▸ **What the exercise asks**:
A faithful, picture-free copy of the listing below is required.

▸ **Records for this task**:
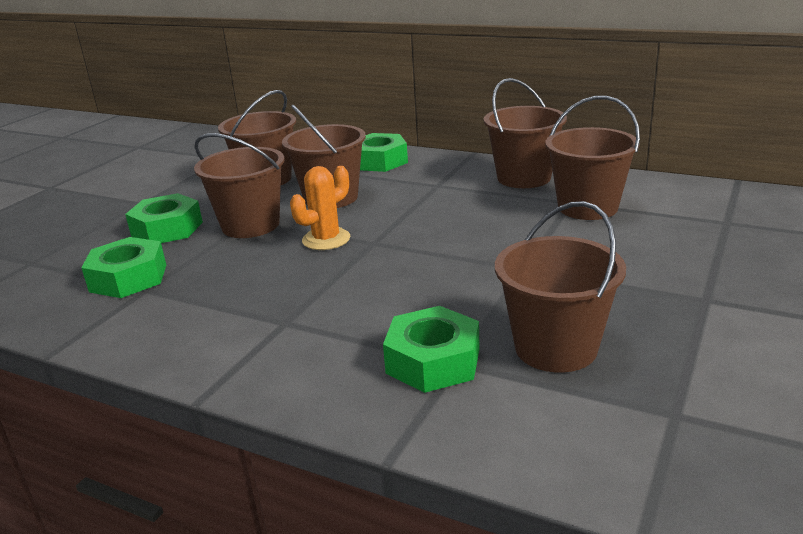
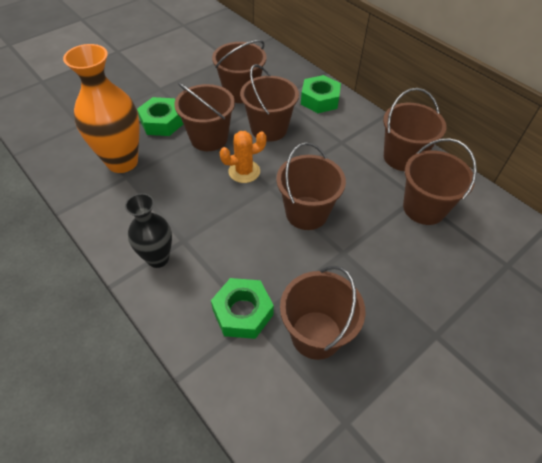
camera: 20 degrees right, 25 degrees up
green nut [82,237,166,298] -> orange vase [63,44,140,173]
none -> black vase [125,193,172,268]
none -> brown bucket [276,142,346,230]

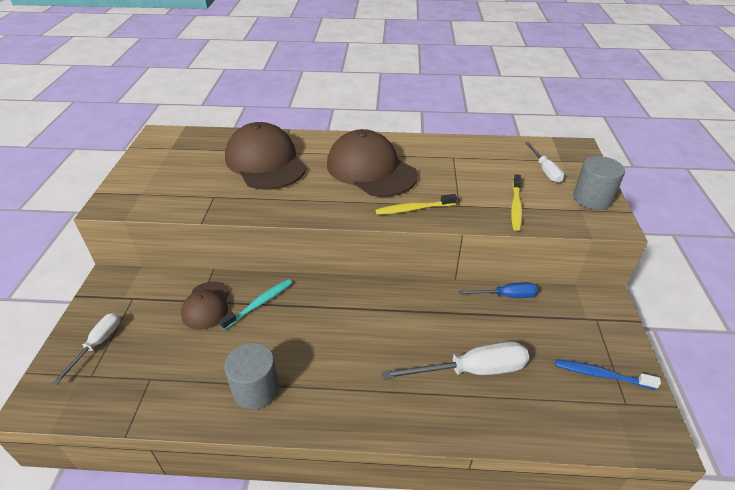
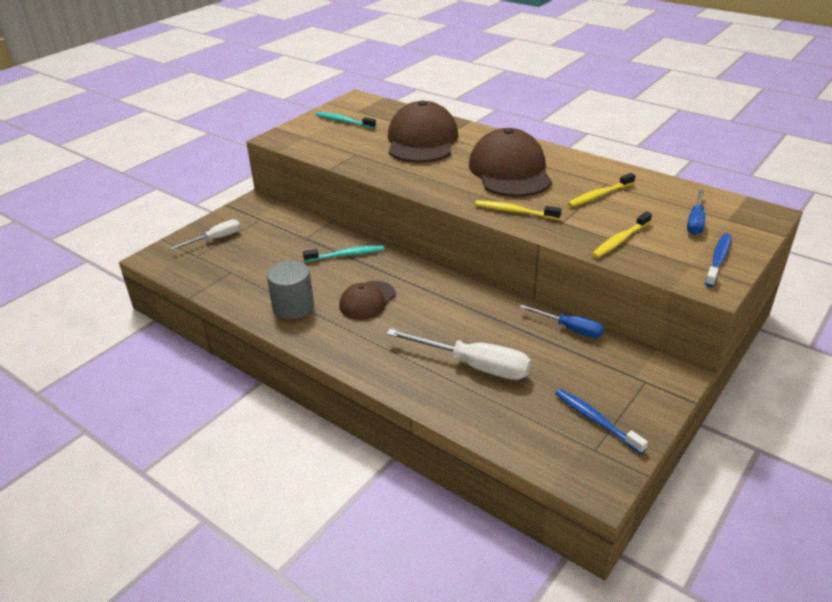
camera: 35 degrees right, 5 degrees down
brown cap [181,281,230,330] -> brown cap moved to [339,281,396,320]
white screwdriver [525,142,564,183] -> blue screwdriver [687,189,705,235]
grey cylinder [573,156,625,210] -> blue toothbrush [705,233,731,287]
none -> turquoise toothbrush [316,112,376,129]
none -> yellow toothbrush [568,173,635,207]

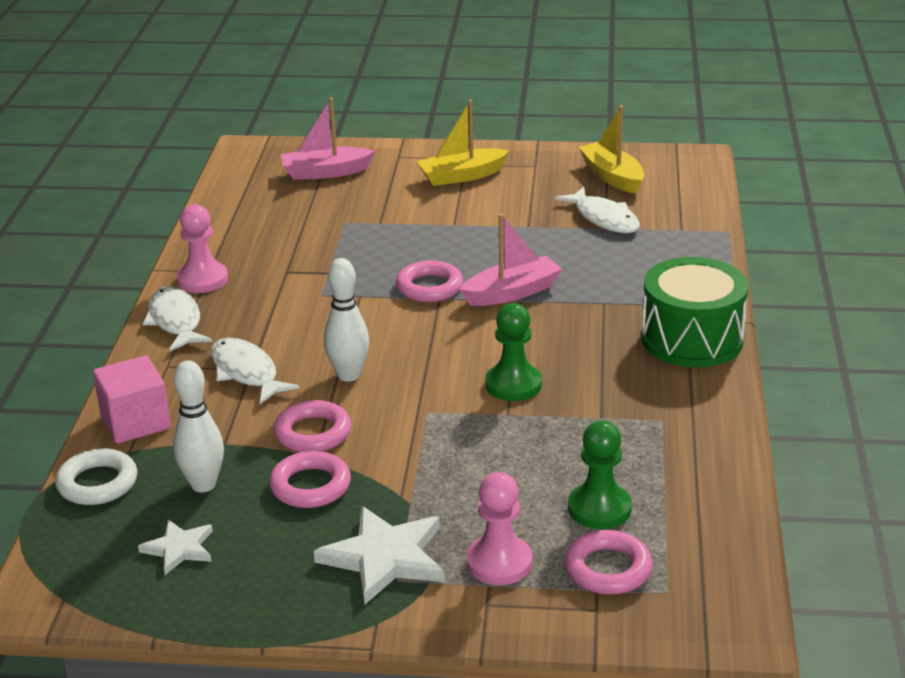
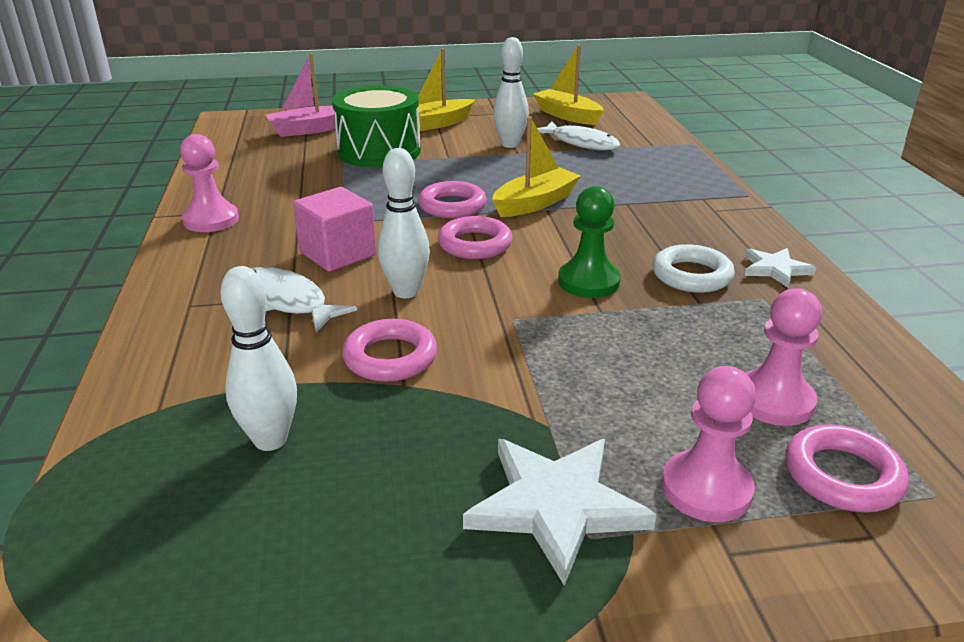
camera: 15 degrees left, 0 degrees up
white ring [55,448,137,505] -> white ring moved to [652,244,735,293]
pink cube [93,355,171,444] -> pink cube moved to [293,187,376,272]
white star [138,520,213,575] -> white star moved to [744,248,816,288]
white fish [142,287,212,351] -> none
pink ring [269,451,351,508] -> pink ring moved to [438,216,513,259]
pink boat [460,214,562,306] -> yellow boat [492,116,581,217]
green pawn [568,420,632,529] -> pink pawn [746,288,822,426]
green drum [641,257,748,368] -> green drum moved to [332,86,421,168]
none -> white bowling pin [493,37,529,148]

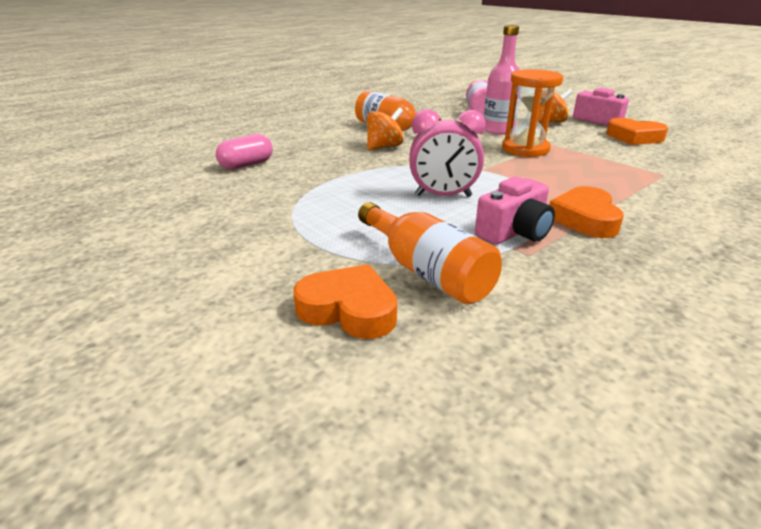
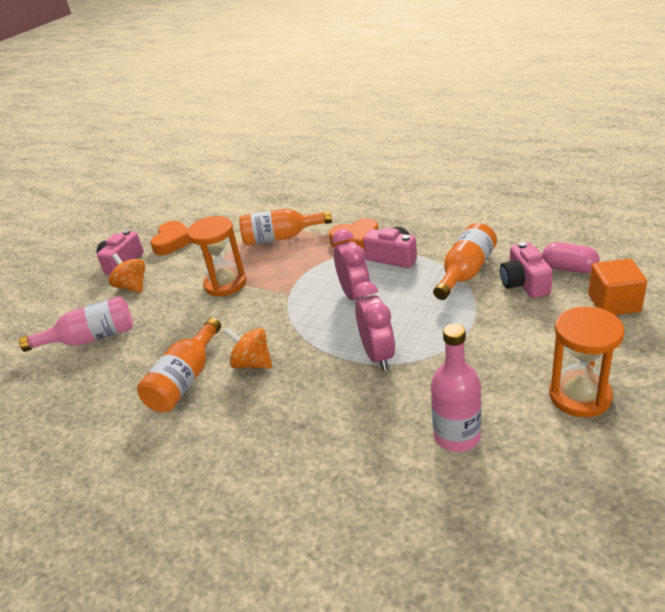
camera: 105 degrees left, 5 degrees up
pink capsule [216,134,273,170] -> pink capsule moved to [542,242,600,273]
orange heart [293,264,397,339] -> pink camera [500,242,553,298]
pink bottle [484,25,520,134] -> pink bottle moved to [431,323,481,452]
none -> orange bottle [239,209,332,246]
none -> pink clock [353,282,395,371]
none -> orange hourglass [549,307,625,417]
none -> orange cube [588,259,647,315]

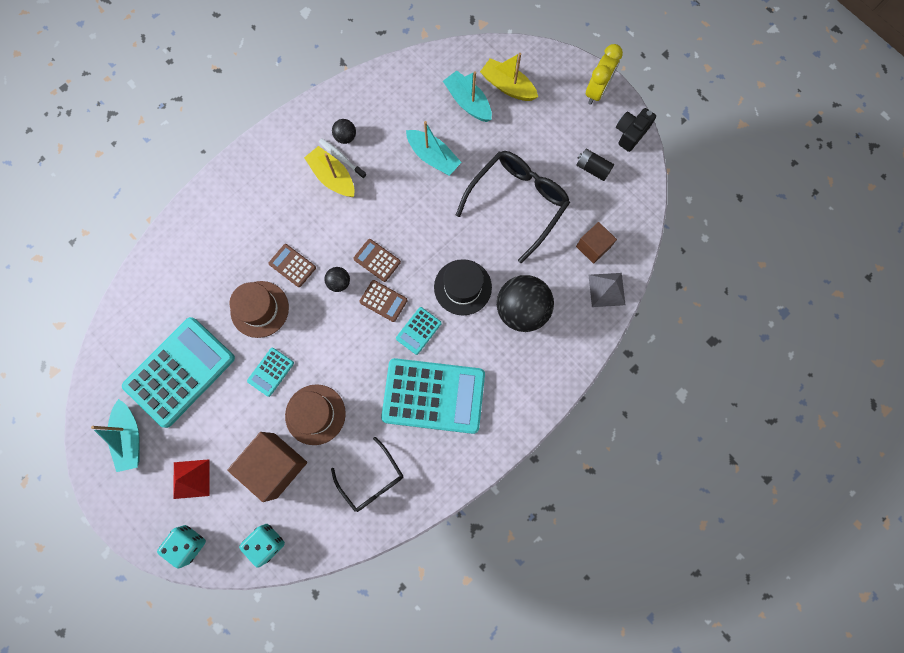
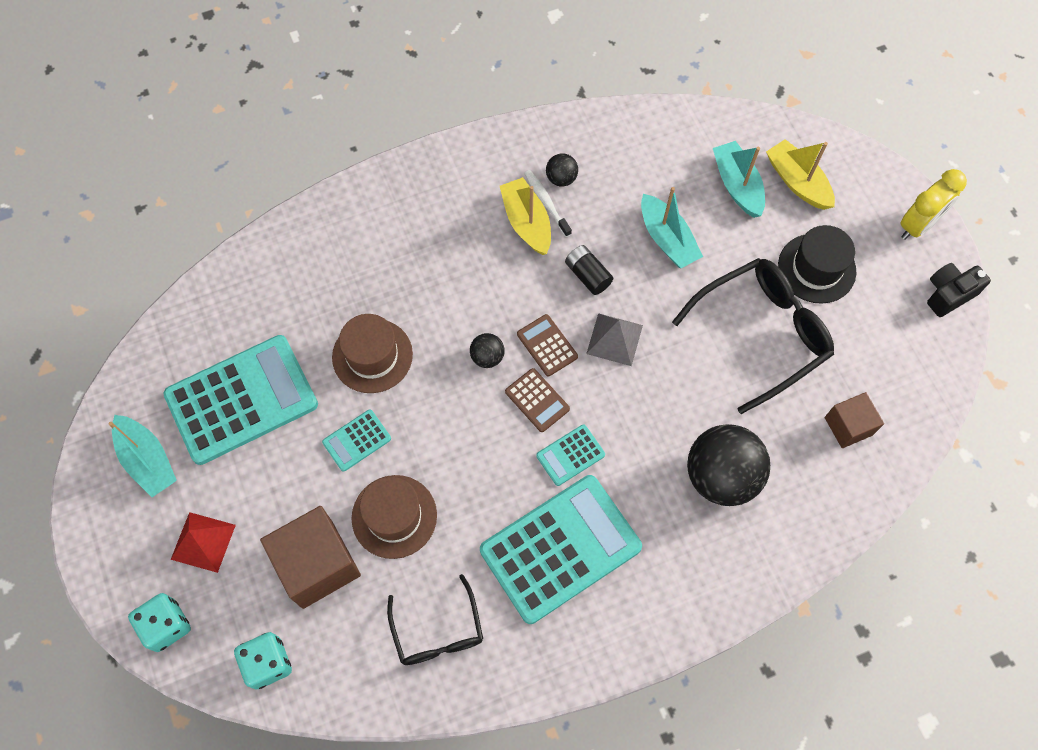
camera: 20 degrees right, 10 degrees down
turquoise boat [91,399,140,472] -> turquoise boat turned 45 degrees counterclockwise [108,415,177,497]
brown calculator [268,244,316,287] -> none
turquoise calculator [381,358,485,434] -> turquoise calculator turned 60 degrees counterclockwise [480,475,642,624]
black hat [434,259,492,315] -> black hat moved to [778,225,856,304]
black battery [576,149,614,181] -> black battery moved to [565,245,613,295]
grey pyramid [588,273,625,307] -> grey pyramid moved to [586,313,643,366]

▸ **Response to the task**:
camera: 20 degrees right, 25 degrees up
green nut [82,237,166,298] -> orange vase [63,44,140,173]
none -> black vase [125,193,172,268]
none -> brown bucket [276,142,346,230]

camera: 35 degrees right, 5 degrees down
brown cap [181,281,230,330] -> brown cap moved to [339,281,396,320]
white screwdriver [525,142,564,183] -> blue screwdriver [687,189,705,235]
grey cylinder [573,156,625,210] -> blue toothbrush [705,233,731,287]
none -> turquoise toothbrush [316,112,376,129]
none -> yellow toothbrush [568,173,635,207]

camera: 15 degrees left, 0 degrees up
white ring [55,448,137,505] -> white ring moved to [652,244,735,293]
pink cube [93,355,171,444] -> pink cube moved to [293,187,376,272]
white star [138,520,213,575] -> white star moved to [744,248,816,288]
white fish [142,287,212,351] -> none
pink ring [269,451,351,508] -> pink ring moved to [438,216,513,259]
pink boat [460,214,562,306] -> yellow boat [492,116,581,217]
green pawn [568,420,632,529] -> pink pawn [746,288,822,426]
green drum [641,257,748,368] -> green drum moved to [332,86,421,168]
none -> white bowling pin [493,37,529,148]

camera: 105 degrees left, 5 degrees up
pink capsule [216,134,273,170] -> pink capsule moved to [542,242,600,273]
orange heart [293,264,397,339] -> pink camera [500,242,553,298]
pink bottle [484,25,520,134] -> pink bottle moved to [431,323,481,452]
none -> orange bottle [239,209,332,246]
none -> pink clock [353,282,395,371]
none -> orange hourglass [549,307,625,417]
none -> orange cube [588,259,647,315]

camera: 20 degrees right, 10 degrees down
turquoise boat [91,399,140,472] -> turquoise boat turned 45 degrees counterclockwise [108,415,177,497]
brown calculator [268,244,316,287] -> none
turquoise calculator [381,358,485,434] -> turquoise calculator turned 60 degrees counterclockwise [480,475,642,624]
black hat [434,259,492,315] -> black hat moved to [778,225,856,304]
black battery [576,149,614,181] -> black battery moved to [565,245,613,295]
grey pyramid [588,273,625,307] -> grey pyramid moved to [586,313,643,366]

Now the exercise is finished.